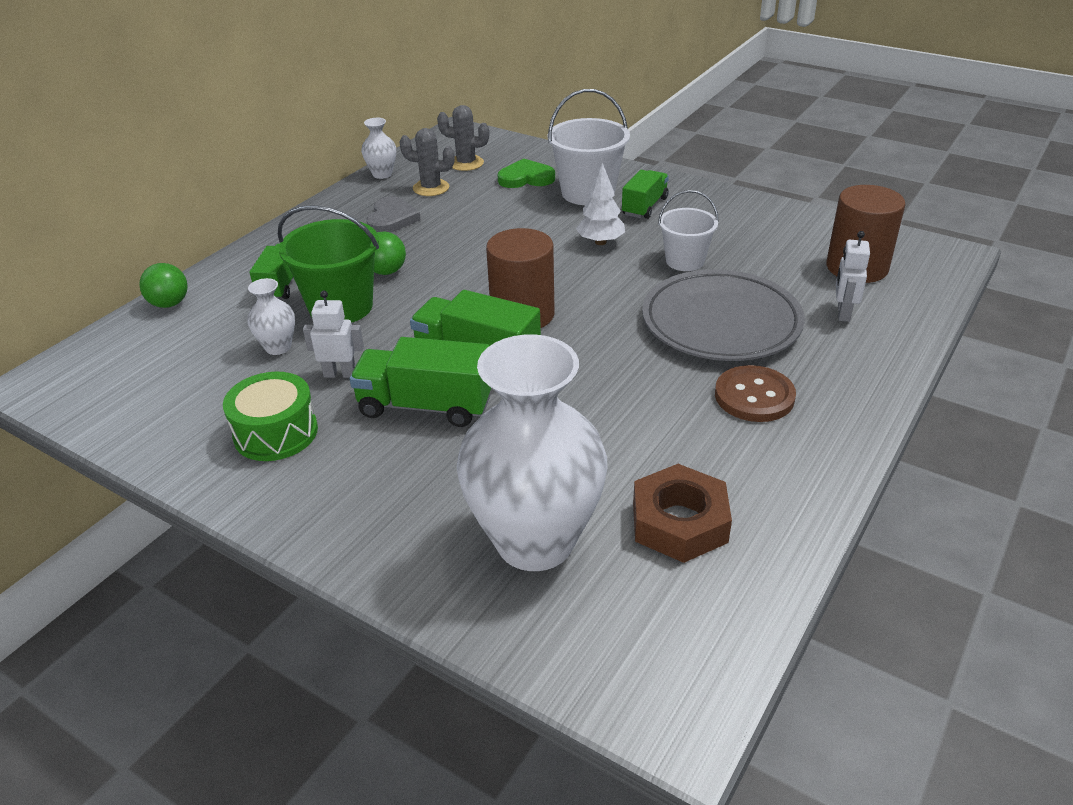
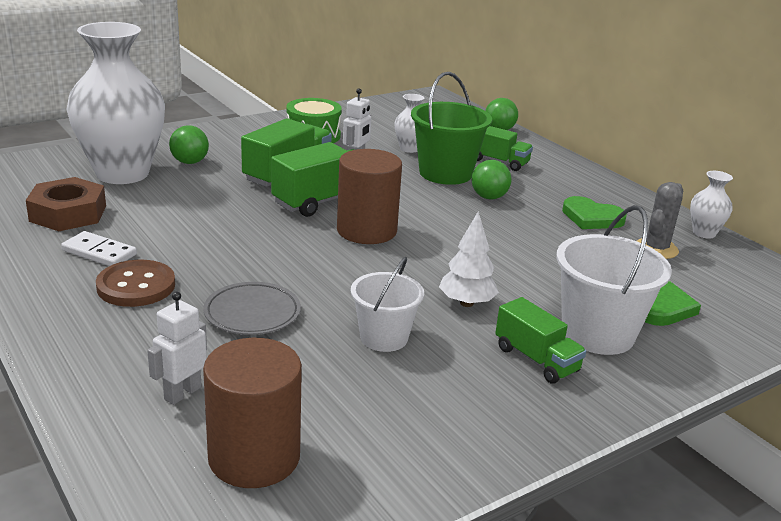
camera: 110 degrees right, 10 degrees down
(391, 219) = (591, 217): grey heart -> green heart
(450, 499) = (190, 162): none -> green ball
(466, 163) = (719, 282): grey cactus -> none
(721, 322) = (252, 313): grey plate -> grey plate, size x0.54
(729, 449) = (99, 252): none -> white domino
(843, 313) = (182, 393): white robot -> white robot turned 90 degrees counterclockwise

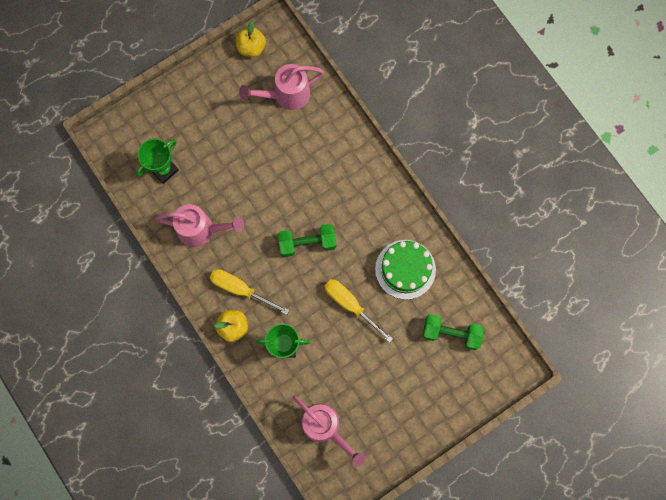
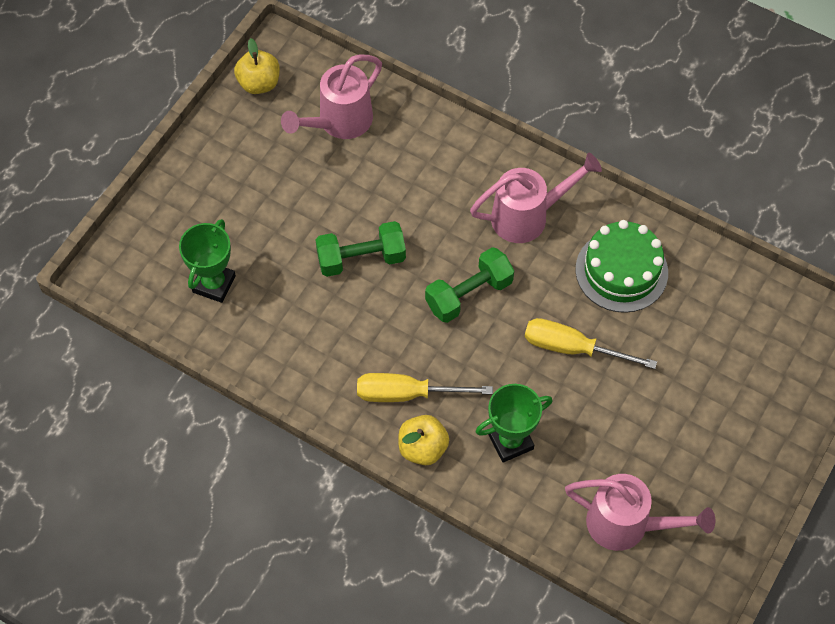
camera: 25 degrees left, 15 degrees down
(201, 230) = (309, 340): pink watering can -> pink watering can (527, 216)
(451, 333) = (729, 325): green dumbbell -> green dumbbell (361, 258)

* * * *

● What you will do: Search the material above for the string "down", and copy every line in which it turns up.

● Expected answer:
camera: 110 degrees right, 10 degrees down
camera: 25 degrees left, 15 degrees down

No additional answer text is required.